- _WORK ORDER_:
Your answer must contain only the lines from the one containing "turquoise spoon: 6 -> 9" through the end of the entries below, reproduced character for character.

- _PROVIDED RECORDS_:
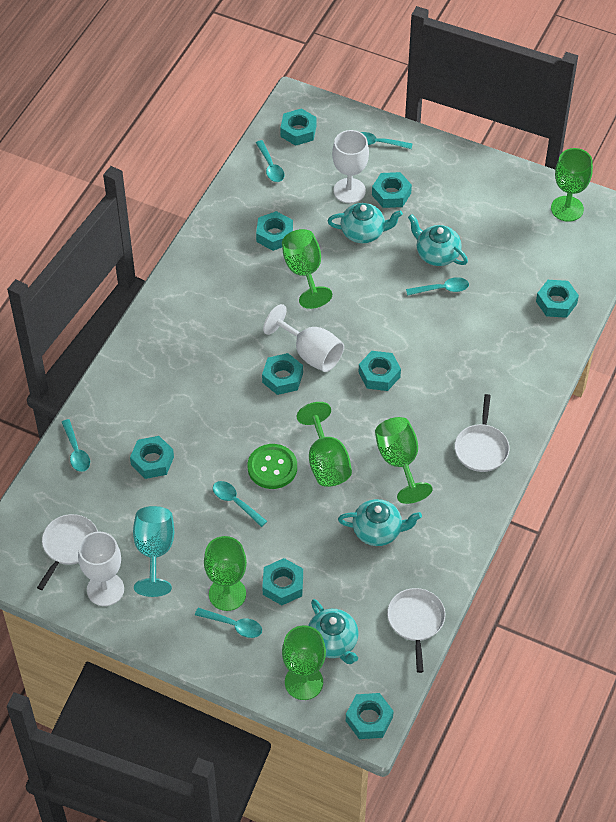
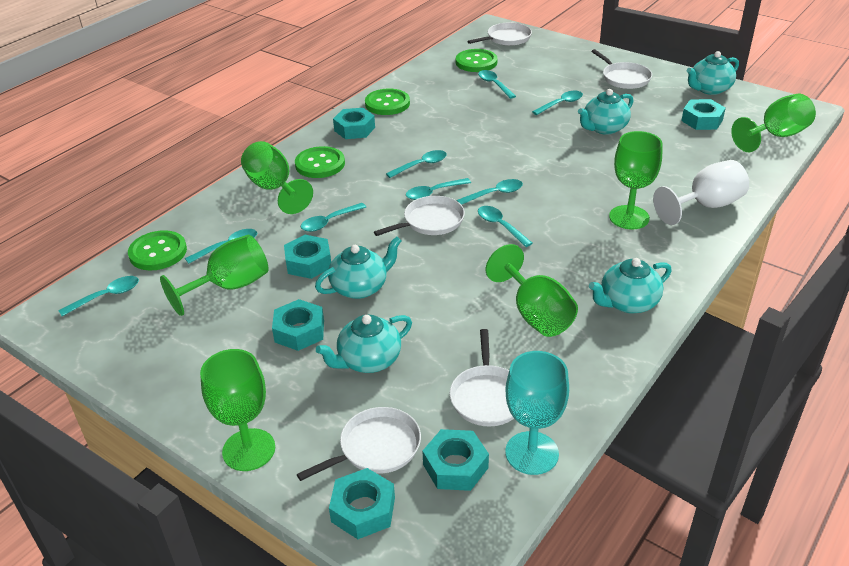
green button: 1 -> 4
turquoise nut: 9 -> 6
turquoise spoon: 6 -> 9
turquoise teapot: 4 -> 5
white goblet: 3 -> 1
white pan: 3 -> 5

- _SOLUTION FOR THIS PROBLEM_:
turquoise spoon: 6 -> 9
turquoise teapot: 4 -> 5
white goblet: 3 -> 1
white pan: 3 -> 5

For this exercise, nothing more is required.